Instructions for the task
Return every line of the material below unchanged, leaving out the pictures.
═════ Supplied records ═════
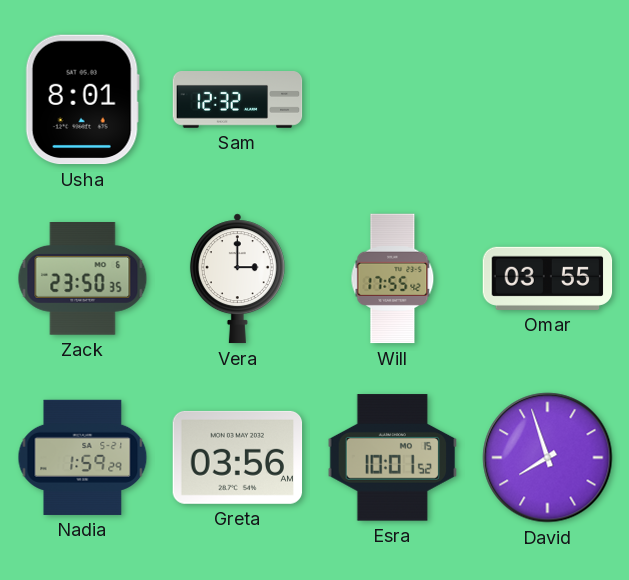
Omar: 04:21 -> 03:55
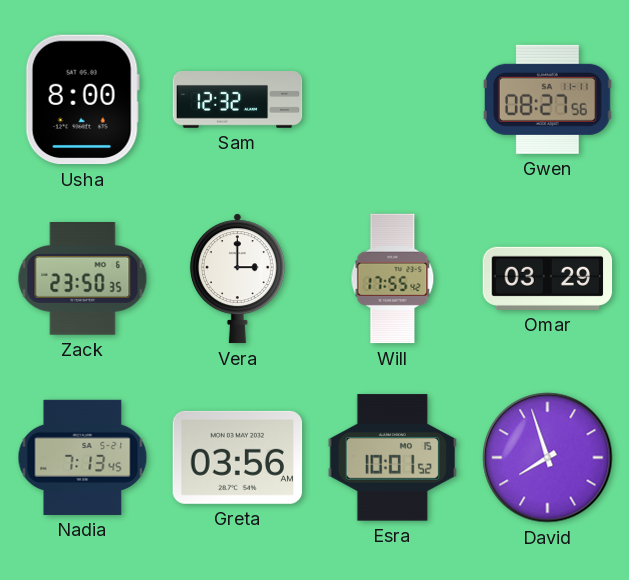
Usha: 8:01 -> 8:00
Gwen: none -> 08:27
Omar: 03:55 -> 03:29
Nadia: 1:59 -> 7:13
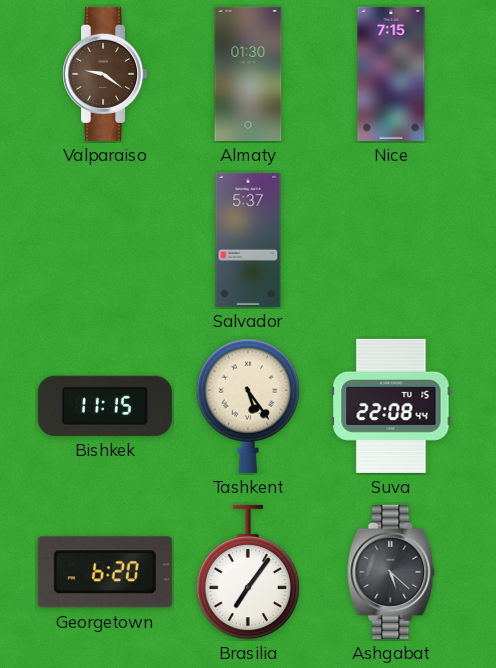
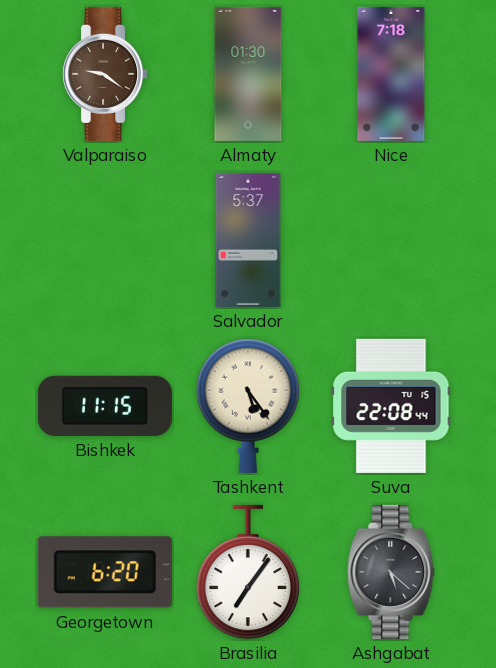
Nice: 7:15 -> 7:18
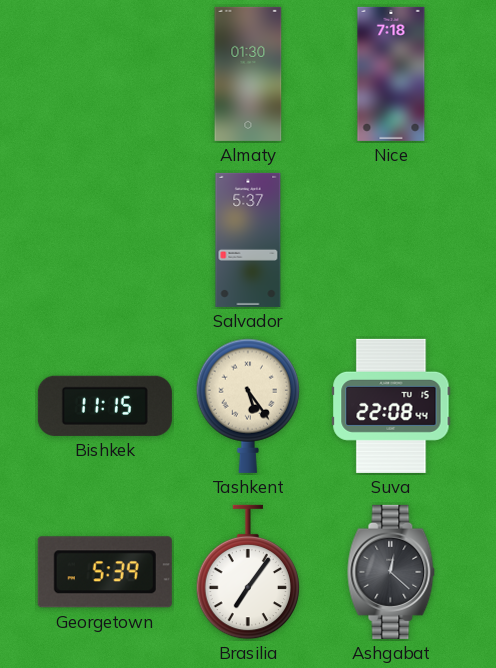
Valparaiso: 9:21 -> none
Georgetown: 6:20 -> 5:39
Ashgabat: 5:22 -> 12:22
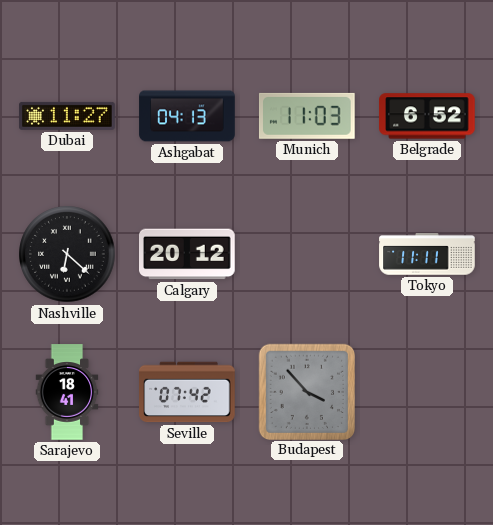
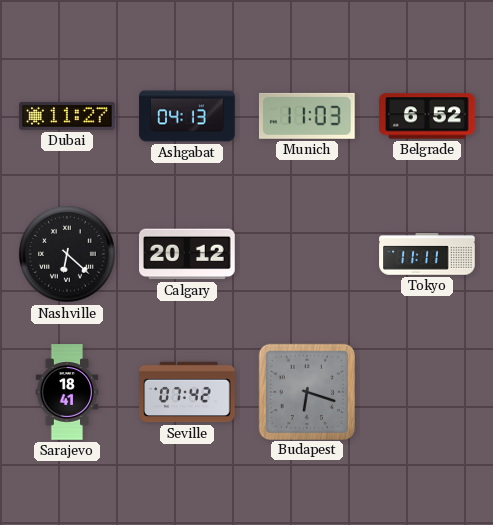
Budapest: 3:53 -> 6:18
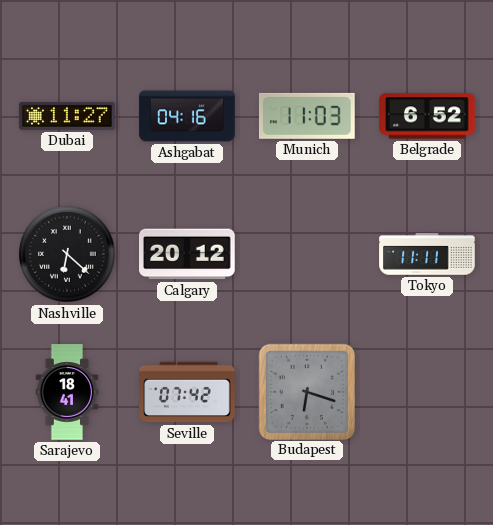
Ashgabat: 04:13 -> 04:16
═════
Correct answer
Omar: 04:21 -> 03:55
Usha: 8:01 -> 8:00
Gwen: none -> 08:27
Omar: 03:55 -> 03:29
Nadia: 1:59 -> 7:13
Nice: 7:15 -> 7:18
Valparaiso: 9:21 -> none
Georgetown: 6:20 -> 5:39
Ashgabat: 5:22 -> 12:22
Budapest: 3:53 -> 6:18
Ashgabat: 04:13 -> 04:16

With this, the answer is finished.